> Before-and-after object lists
____

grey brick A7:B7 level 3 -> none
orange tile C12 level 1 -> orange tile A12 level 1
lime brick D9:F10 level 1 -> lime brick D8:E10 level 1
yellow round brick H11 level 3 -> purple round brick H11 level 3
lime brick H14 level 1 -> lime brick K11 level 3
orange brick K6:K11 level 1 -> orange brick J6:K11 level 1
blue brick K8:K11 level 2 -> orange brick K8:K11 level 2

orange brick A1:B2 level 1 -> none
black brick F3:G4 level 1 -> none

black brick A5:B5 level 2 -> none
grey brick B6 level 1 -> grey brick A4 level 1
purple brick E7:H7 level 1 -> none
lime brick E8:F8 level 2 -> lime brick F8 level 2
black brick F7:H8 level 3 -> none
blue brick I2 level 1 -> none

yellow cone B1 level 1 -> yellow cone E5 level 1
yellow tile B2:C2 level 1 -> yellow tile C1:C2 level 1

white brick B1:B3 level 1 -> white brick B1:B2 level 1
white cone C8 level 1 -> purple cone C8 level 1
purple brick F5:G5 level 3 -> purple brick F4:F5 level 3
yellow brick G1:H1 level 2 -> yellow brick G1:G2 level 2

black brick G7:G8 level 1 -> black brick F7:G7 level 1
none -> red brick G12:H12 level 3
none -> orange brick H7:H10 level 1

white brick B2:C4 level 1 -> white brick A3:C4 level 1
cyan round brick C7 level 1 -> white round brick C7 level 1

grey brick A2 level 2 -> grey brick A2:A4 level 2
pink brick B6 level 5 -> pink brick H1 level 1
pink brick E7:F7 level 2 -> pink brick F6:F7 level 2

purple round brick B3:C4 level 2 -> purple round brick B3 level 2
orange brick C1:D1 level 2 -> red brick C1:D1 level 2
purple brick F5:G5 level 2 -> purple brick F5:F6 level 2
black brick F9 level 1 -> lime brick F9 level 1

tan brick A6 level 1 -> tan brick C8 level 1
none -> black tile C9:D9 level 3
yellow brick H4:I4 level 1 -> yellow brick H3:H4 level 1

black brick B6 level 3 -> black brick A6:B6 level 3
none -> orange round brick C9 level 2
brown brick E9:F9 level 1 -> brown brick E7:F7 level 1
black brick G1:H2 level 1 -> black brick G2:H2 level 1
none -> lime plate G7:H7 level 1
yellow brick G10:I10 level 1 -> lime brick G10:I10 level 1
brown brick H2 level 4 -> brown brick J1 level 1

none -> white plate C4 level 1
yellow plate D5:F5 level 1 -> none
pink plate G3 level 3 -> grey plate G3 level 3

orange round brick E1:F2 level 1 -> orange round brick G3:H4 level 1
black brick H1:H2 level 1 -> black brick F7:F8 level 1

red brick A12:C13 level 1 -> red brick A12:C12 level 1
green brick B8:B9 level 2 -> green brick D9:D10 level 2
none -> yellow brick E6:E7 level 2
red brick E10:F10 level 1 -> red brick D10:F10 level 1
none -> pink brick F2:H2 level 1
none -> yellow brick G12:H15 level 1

____

Among the entries above, copy exactly only the lines starting with the one containing "pink plate G3" and going through the one containing "none -> yellow brick E6:E7 level 2", both ends included.

> Worked solution
pink plate G3 level 3 -> grey plate G3 level 3

orange round brick E1:F2 level 1 -> orange round brick G3:H4 level 1
black brick H1:H2 level 1 -> black brick F7:F8 level 1

red brick A12:C13 level 1 -> red brick A12:C12 level 1
green brick B8:B9 level 2 -> green brick D9:D10 level 2
none -> yellow brick E6:E7 level 2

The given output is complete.